• _What is expected_: Reproduce, with no alteration, the span of lines that begins at the line containing "R1: 5.6k (5V, U1/THR) -> 10k (5V, U1/THR)" and ends at the last line of the records, both ends included, and nothing else.

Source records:

Content starts

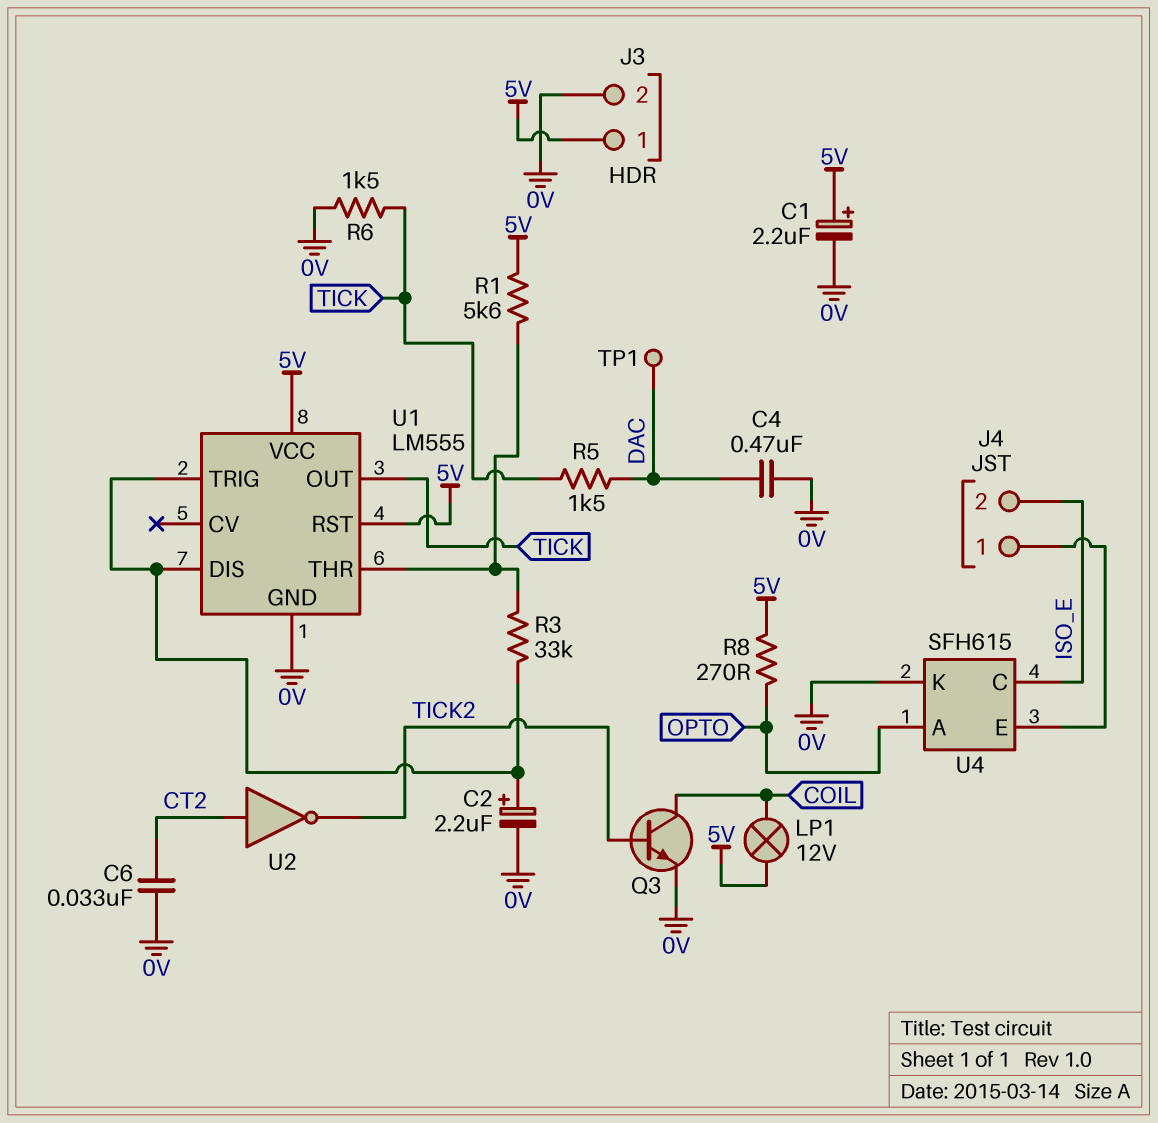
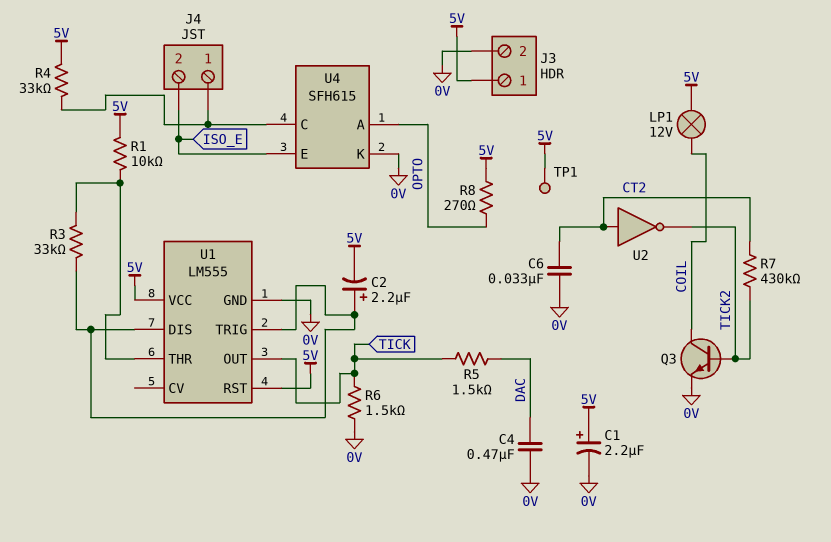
C2: 2.2uF (plus U1/DIS, minus 0V) -> 2.2uF (plus U1/DIS, minus 5V)
R1: 5.6k (5V, U1/THR) -> 10k (5V, U1/THR)
R4: none -> 33k (5V, J4/1)
R7: none -> 430k (CT2, TICK2)
TP1: test point (DAC) -> test point (5V)
U4 pin C: ISO_E -> J4/1
U4 pin E: J4/1 -> ISO_E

Content ends

• _Written response_:
R1: 5.6k (5V, U1/THR) -> 10k (5V, U1/THR)
R4: none -> 33k (5V, J4/1)
R7: none -> 430k (CT2, TICK2)
TP1: test point (DAC) -> test point (5V)
U4 pin C: ISO_E -> J4/1
U4 pin E: J4/1 -> ISO_E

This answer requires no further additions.